What you need to do:
Taking the line with "(350, 229) = (234, 330): green" as the first and the last line of the entries as the final one, copy that span exactly.

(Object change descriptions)
——————————

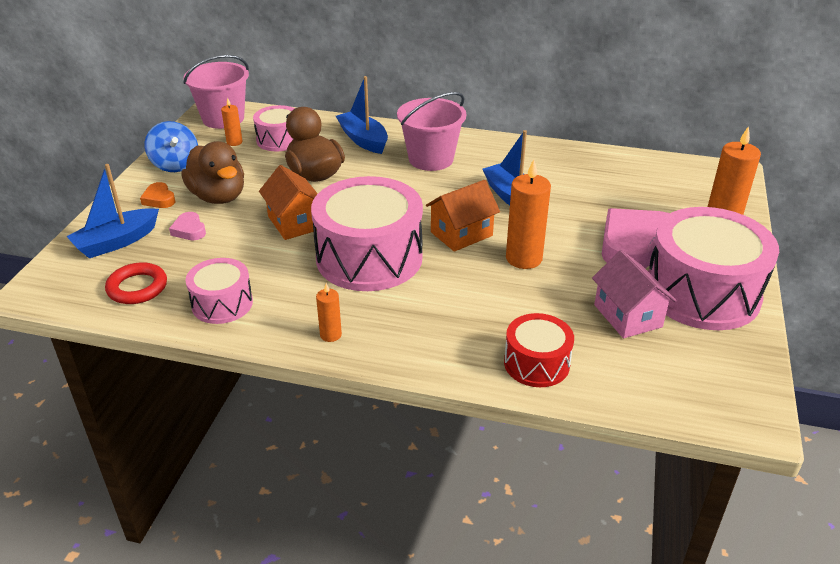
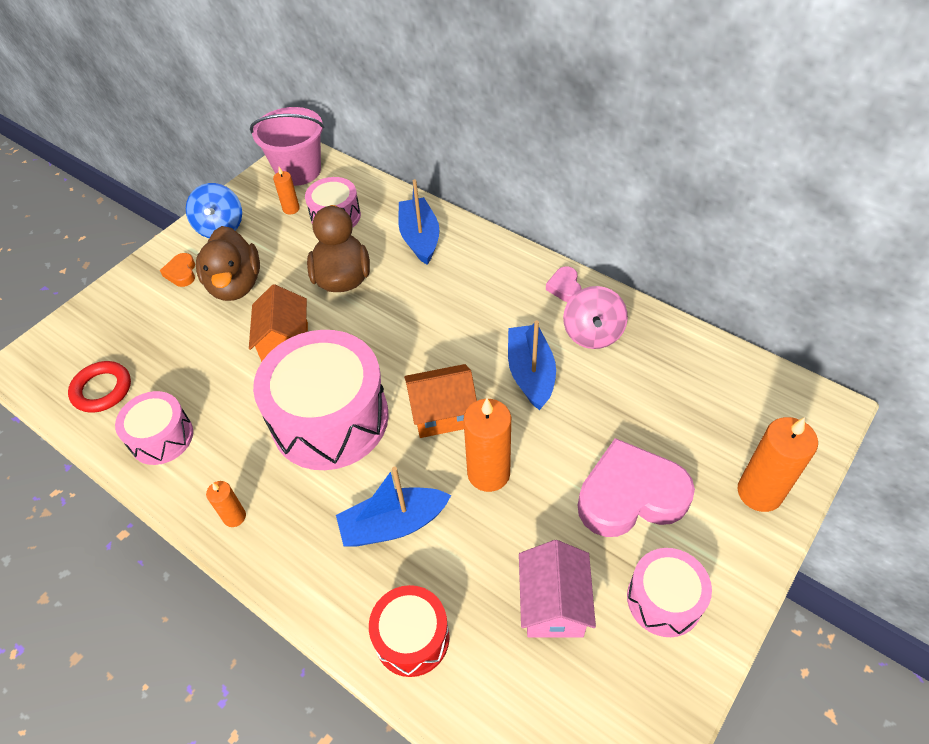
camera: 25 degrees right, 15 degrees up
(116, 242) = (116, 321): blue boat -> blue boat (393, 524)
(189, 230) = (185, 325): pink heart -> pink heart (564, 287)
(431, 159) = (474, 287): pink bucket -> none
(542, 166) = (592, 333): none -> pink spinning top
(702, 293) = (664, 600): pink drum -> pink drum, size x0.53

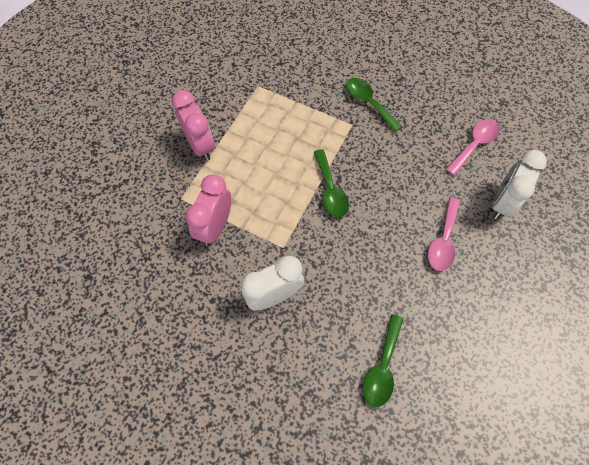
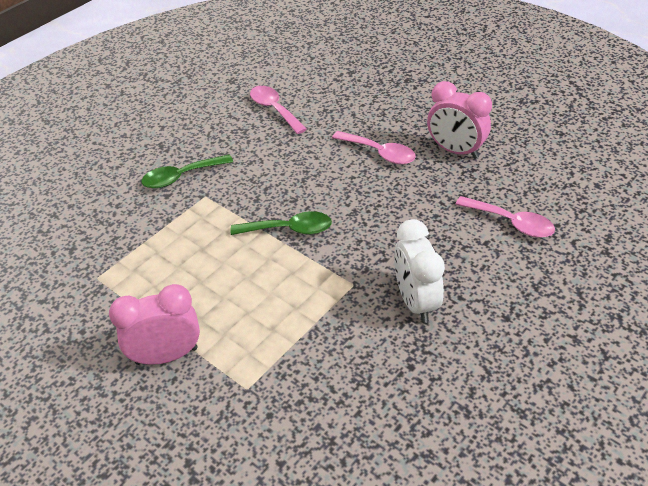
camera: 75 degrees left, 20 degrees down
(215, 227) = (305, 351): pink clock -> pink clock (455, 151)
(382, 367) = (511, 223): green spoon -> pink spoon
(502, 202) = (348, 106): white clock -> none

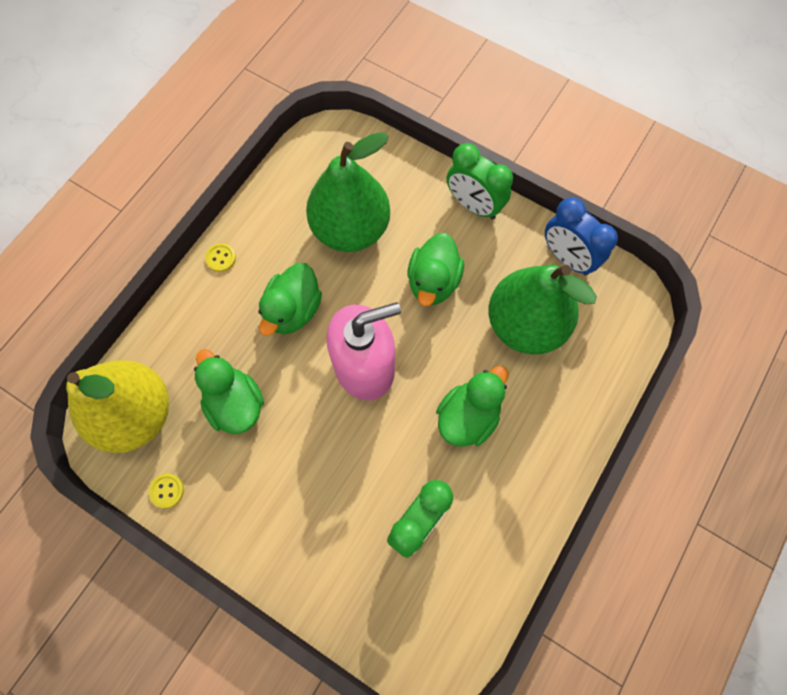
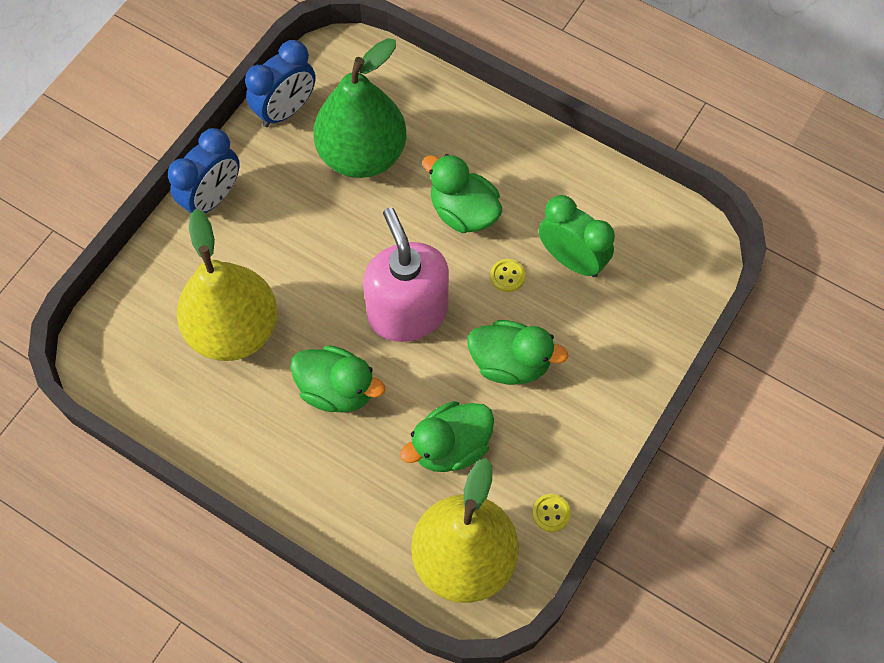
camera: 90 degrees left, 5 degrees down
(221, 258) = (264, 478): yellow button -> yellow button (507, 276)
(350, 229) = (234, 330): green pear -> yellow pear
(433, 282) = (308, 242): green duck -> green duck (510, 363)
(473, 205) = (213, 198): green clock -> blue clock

——————————

Task response:
(350, 229) = (234, 330): green pear -> yellow pear
(433, 282) = (308, 242): green duck -> green duck (510, 363)
(473, 205) = (213, 198): green clock -> blue clock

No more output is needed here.